Render every line of the entries below as a JSON list of strings, one string per line, skipping blank lines and omitting the picture lines.

_Data records_:

****************************************

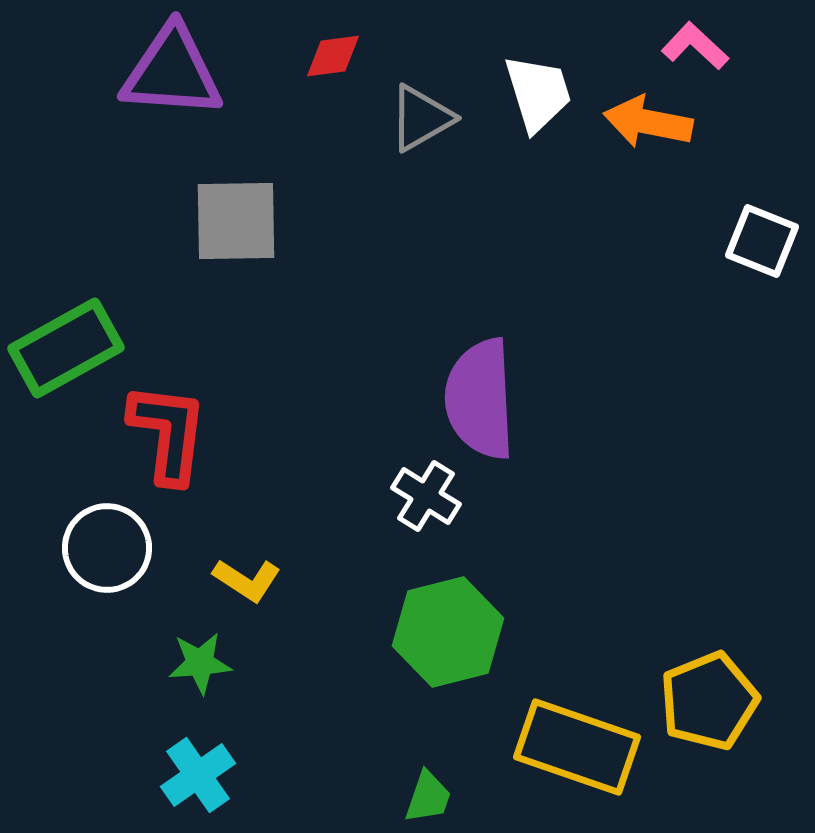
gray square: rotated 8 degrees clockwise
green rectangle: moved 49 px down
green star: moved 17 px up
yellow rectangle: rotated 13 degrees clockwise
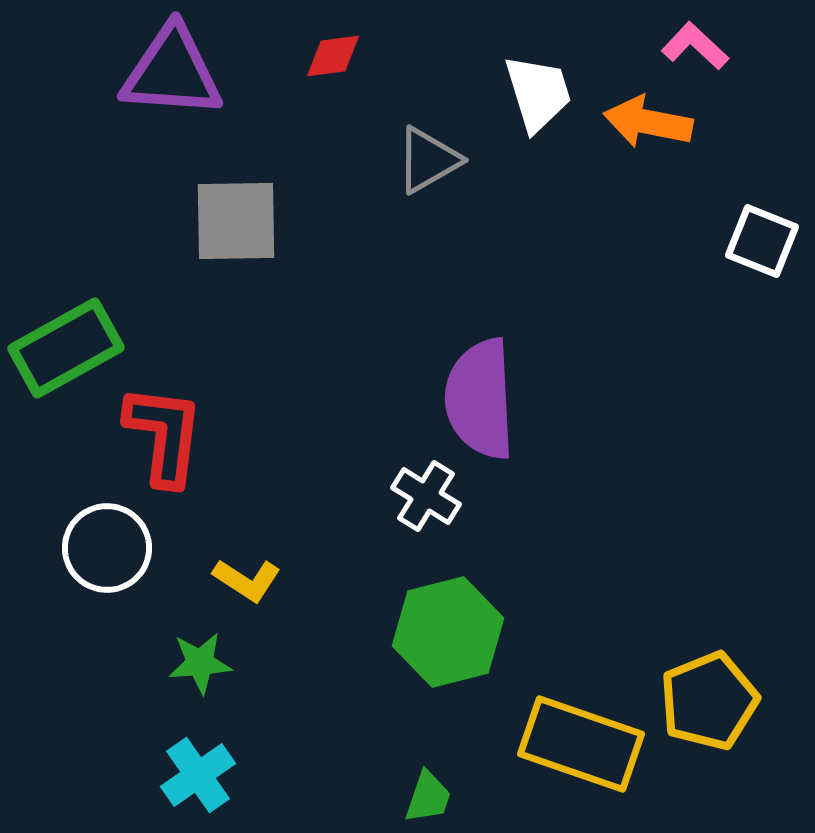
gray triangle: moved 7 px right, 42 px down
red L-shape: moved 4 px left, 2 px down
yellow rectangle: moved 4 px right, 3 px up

****************************************

_Full answer_:
[
  "gray square: rotated 8 degrees clockwise",
  "green rectangle: moved 49 px down",
  "green star: moved 17 px up",
  "yellow rectangle: rotated 13 degrees clockwise",
  "gray triangle: moved 7 px right, 42 px down",
  "red L-shape: moved 4 px left, 2 px down",
  "yellow rectangle: moved 4 px right, 3 px up"
]